> Assignment: Out of the material that follows, write out exactly the lines from the line with "desk: (977, 844) -> (375, 167), moved" to the line with "window: (721, 1157) -> (423, 25), moved", both ends included, and no others.

> Dataset excerpts:
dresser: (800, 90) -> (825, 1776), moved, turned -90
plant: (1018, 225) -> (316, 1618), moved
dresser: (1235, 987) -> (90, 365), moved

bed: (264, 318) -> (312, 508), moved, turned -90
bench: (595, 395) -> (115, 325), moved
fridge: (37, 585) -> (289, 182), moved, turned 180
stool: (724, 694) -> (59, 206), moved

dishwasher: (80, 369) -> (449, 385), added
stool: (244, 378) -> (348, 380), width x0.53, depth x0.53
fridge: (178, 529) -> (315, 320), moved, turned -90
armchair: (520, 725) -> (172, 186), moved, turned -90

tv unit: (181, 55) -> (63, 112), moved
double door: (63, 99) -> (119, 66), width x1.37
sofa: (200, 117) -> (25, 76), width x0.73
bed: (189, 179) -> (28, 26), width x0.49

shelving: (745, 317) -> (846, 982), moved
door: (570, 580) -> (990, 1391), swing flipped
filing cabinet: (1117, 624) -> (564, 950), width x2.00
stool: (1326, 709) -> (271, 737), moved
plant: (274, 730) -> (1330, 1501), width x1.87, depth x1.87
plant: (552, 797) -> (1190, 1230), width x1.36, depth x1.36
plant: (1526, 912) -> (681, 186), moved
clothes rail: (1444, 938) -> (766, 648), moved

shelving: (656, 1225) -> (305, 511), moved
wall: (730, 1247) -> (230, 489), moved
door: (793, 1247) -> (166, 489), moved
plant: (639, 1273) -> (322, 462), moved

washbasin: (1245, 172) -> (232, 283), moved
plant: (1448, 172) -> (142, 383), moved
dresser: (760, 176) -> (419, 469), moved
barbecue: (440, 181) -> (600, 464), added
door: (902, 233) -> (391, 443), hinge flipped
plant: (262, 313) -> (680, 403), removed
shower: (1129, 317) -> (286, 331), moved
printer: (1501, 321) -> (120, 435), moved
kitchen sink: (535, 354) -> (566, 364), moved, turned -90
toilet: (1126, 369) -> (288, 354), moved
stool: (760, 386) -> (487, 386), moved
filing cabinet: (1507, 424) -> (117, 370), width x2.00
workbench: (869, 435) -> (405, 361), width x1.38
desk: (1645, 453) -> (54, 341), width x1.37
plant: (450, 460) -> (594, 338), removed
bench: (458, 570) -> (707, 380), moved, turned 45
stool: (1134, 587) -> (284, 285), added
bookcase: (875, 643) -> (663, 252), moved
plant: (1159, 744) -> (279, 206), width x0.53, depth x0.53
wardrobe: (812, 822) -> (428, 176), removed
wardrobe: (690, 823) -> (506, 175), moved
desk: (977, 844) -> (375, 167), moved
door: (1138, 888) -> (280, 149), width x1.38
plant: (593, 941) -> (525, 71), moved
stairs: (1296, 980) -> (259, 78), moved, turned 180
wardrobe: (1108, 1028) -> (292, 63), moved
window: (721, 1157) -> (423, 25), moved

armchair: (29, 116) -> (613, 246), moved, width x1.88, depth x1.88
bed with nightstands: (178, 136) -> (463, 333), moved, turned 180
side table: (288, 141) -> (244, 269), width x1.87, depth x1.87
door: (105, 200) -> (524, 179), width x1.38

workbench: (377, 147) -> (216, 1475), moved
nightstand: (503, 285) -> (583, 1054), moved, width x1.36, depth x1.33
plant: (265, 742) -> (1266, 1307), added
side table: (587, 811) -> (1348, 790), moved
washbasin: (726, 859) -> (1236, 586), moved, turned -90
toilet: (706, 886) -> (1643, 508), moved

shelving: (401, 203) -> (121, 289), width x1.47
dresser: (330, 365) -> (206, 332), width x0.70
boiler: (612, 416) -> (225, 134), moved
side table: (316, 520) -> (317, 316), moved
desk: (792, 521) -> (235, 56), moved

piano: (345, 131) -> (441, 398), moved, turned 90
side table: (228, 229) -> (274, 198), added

> Answer space:
desk: (977, 844) -> (375, 167), moved
door: (1138, 888) -> (280, 149), width x1.38
plant: (593, 941) -> (525, 71), moved
stairs: (1296, 980) -> (259, 78), moved, turned 180
wardrobe: (1108, 1028) -> (292, 63), moved
window: (721, 1157) -> (423, 25), moved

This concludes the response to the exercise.